**Assignment:** Copy out the entries below word for word, from the line containing "Yes, light tan" down to the end of the entries, including both ends.

———

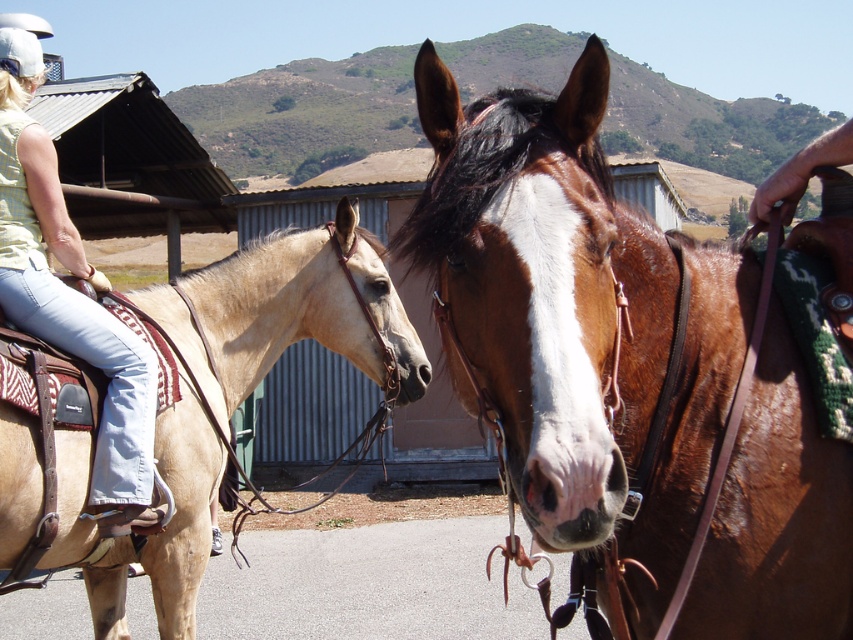
Can you confirm if brown glossy horse at center is positioned to the right of denim jeans at left?

Yes, brown glossy horse at center is to the right of denim jeans at left.

Does brown glossy horse at center have a lesser height compared to denim jeans at left?

Yes.

Is point (630, 419) in front of point (149, 385)?

Yes, point (630, 419) is in front of point (149, 385).

Identify the location of brown glossy horse at center. (576, 321).

Can you confirm if brown glossy horse at center is positioned below light tan leather saddle at left?

No.

Which of these two, brown glossy horse at center or light tan leather saddle at left, stands taller?

Standing taller between the two is light tan leather saddle at left.

Is point (596, 44) in front of point (74, 529)?

Yes, point (596, 44) is closer to viewer.

You are a GUI agent. You are given a task and a screenshot of the screen. Output one action in this format:
    pyautogui.click(x=<x>, y=<y>)
    Task: Click on the brown glossy horse at center
    This screenshot has width=853, height=640.
    Given the screenshot: What is the action you would take?
    pos(576,321)

Can you confirm if light tan leather saddle at left is positioned to the right of denim jeans at left?

Yes, light tan leather saddle at left is to the right of denim jeans at left.

Is point (264, 342) positioned in front of point (64, 296)?

No, (264, 342) is behind (64, 296).

This screenshot has height=640, width=853. Identify the location of light tan leather saddle at left. (289, 310).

———

**The completed task:**
Yes, light tan leather saddle at left is to the right of denim jeans at left.

Is point (264, 342) positioned in front of point (64, 296)?

No, (264, 342) is behind (64, 296).

This screenshot has height=640, width=853. Identify the location of light tan leather saddle at left. (289, 310).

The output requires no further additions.